Start of Block

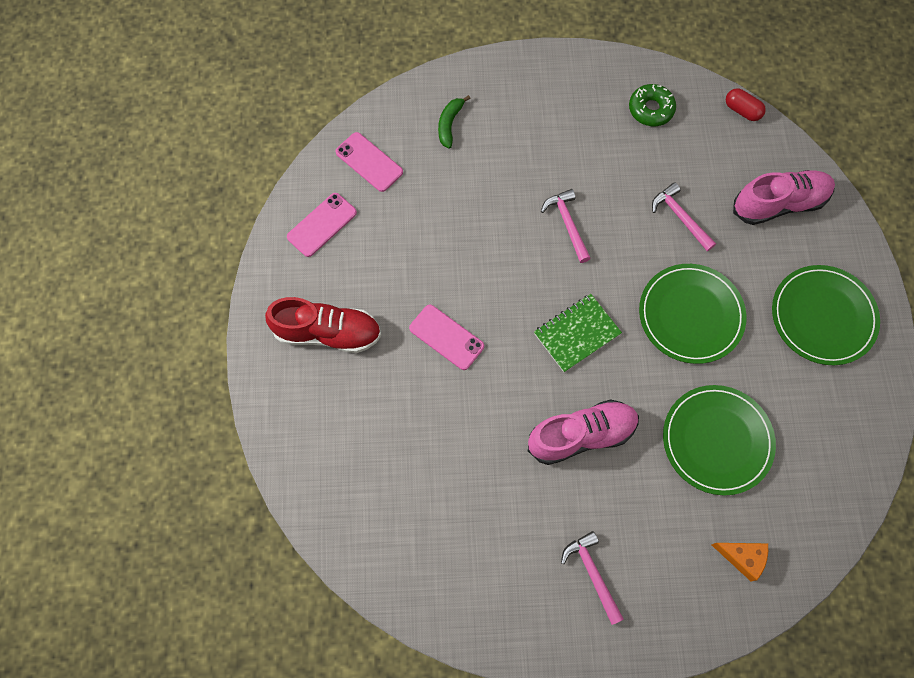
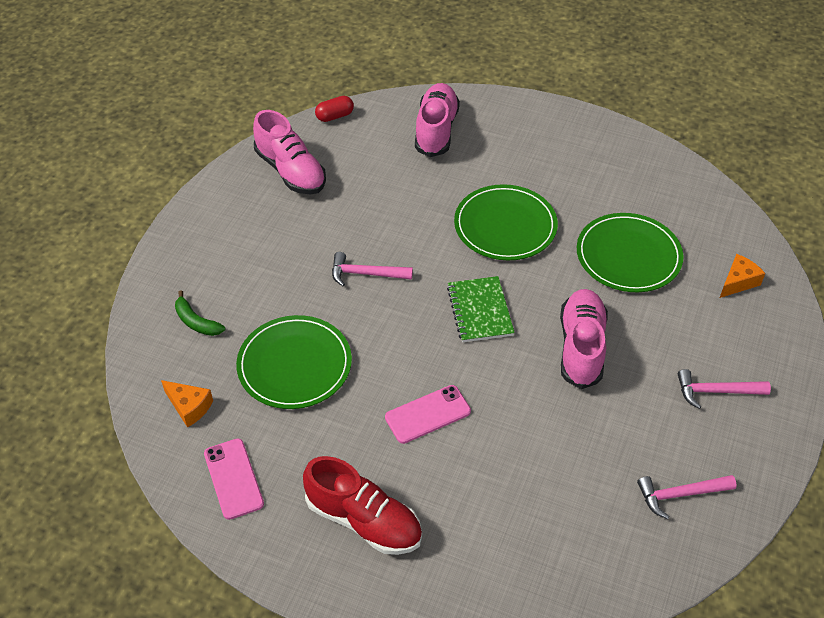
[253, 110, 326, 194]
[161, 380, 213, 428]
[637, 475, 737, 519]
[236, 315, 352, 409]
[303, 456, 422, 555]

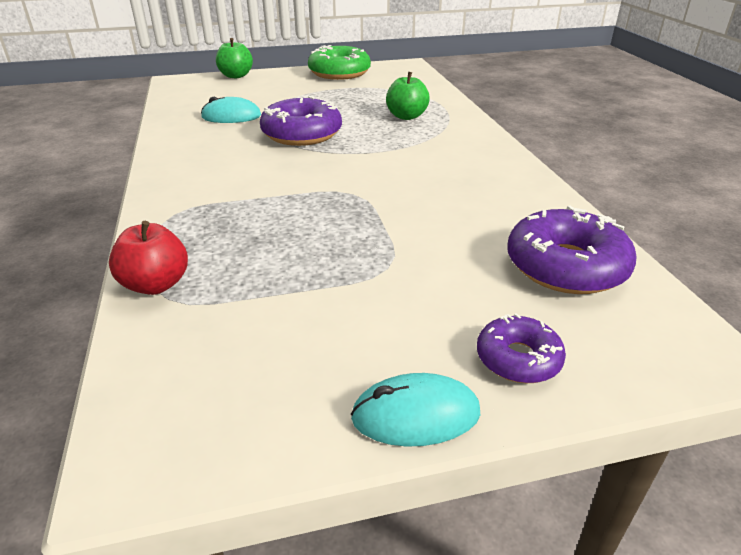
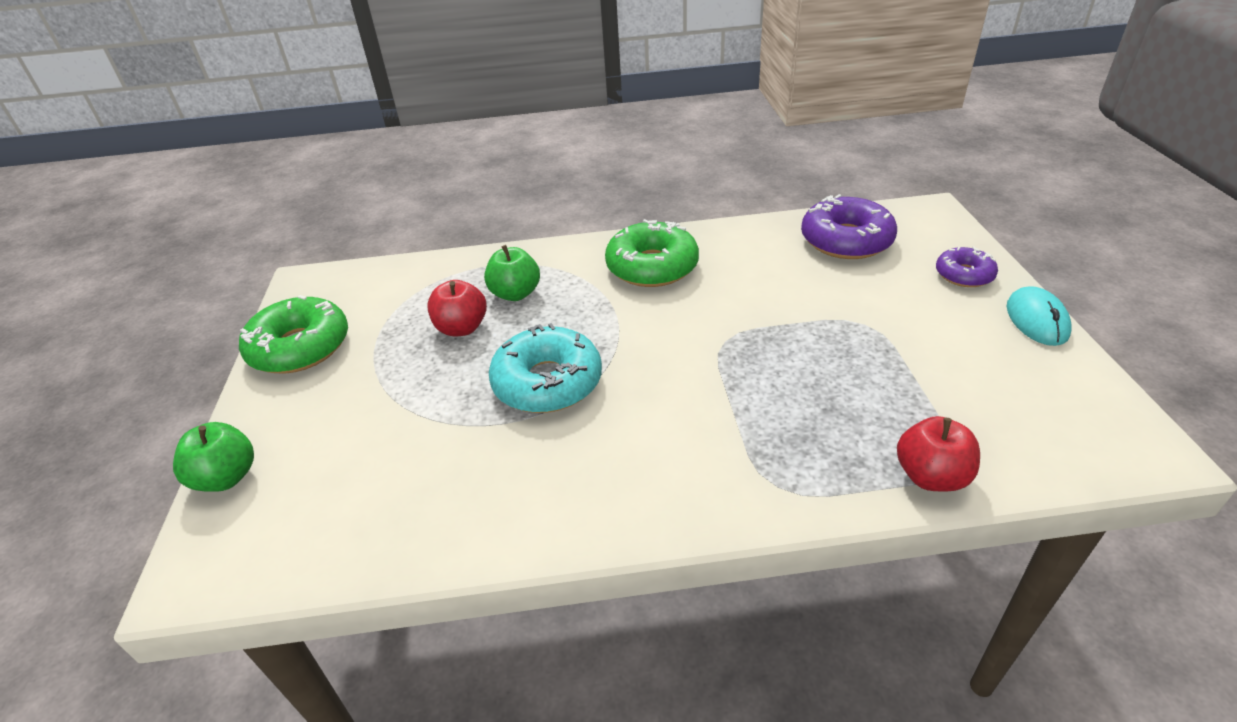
[488, 323, 602, 413]
[201, 97, 261, 123] (first image)
[605, 219, 699, 287]
[427, 280, 487, 336]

End of Block

▶ Task statement: Go through the entries above and write them out again exactly, images left behind.

▶ Response area:
[253, 110, 326, 194]
[161, 380, 213, 428]
[637, 475, 737, 519]
[236, 315, 352, 409]
[303, 456, 422, 555]

[488, 323, 602, 413]
[201, 97, 261, 123] (first image)
[605, 219, 699, 287]
[427, 280, 487, 336]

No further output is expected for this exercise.